*Task directions*. Everything from the line that holds "BAT1: 1.5V (plus" through the end of the data below should be output exactly, both ends included.

*Extracted data*.
________________________________________

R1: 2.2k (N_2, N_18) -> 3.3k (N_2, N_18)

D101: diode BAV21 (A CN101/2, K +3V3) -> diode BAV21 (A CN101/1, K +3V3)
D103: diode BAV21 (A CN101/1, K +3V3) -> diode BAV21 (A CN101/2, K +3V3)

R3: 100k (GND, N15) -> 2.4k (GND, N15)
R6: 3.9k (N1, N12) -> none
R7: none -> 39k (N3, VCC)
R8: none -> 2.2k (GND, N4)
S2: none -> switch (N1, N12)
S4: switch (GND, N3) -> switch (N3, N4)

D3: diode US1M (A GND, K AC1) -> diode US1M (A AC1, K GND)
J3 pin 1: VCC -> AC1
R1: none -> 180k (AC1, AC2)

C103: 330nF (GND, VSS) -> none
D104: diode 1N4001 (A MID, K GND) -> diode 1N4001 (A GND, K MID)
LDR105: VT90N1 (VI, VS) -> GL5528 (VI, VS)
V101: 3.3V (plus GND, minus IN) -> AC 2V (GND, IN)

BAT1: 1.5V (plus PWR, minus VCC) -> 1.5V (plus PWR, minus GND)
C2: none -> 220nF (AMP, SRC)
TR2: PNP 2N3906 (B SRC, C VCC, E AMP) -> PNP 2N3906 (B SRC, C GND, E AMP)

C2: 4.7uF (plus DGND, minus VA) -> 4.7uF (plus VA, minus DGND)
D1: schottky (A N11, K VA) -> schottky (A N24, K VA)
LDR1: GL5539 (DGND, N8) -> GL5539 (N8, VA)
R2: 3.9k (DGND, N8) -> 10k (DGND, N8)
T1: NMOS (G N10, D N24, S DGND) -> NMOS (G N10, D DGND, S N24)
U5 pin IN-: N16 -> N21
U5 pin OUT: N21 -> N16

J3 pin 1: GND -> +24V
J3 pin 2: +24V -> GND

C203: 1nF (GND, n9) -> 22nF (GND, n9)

________________________________________

*Solution for this exercise*.
BAT1: 1.5V (plus PWR, minus VCC) -> 1.5V (plus PWR, minus GND)
C2: none -> 220nF (AMP, SRC)
TR2: PNP 2N3906 (B SRC, C VCC, E AMP) -> PNP 2N3906 (B SRC, C GND, E AMP)

C2: 4.7uF (plus DGND, minus VA) -> 4.7uF (plus VA, minus DGND)
D1: schottky (A N11, K VA) -> schottky (A N24, K VA)
LDR1: GL5539 (DGND, N8) -> GL5539 (N8, VA)
R2: 3.9k (DGND, N8) -> 10k (DGND, N8)
T1: NMOS (G N10, D N24, S DGND) -> NMOS (G N10, D DGND, S N24)
U5 pin IN-: N16 -> N21
U5 pin OUT: N21 -> N16

J3 pin 1: GND -> +24V
J3 pin 2: +24V -> GND

C203: 1nF (GND, n9) -> 22nF (GND, n9)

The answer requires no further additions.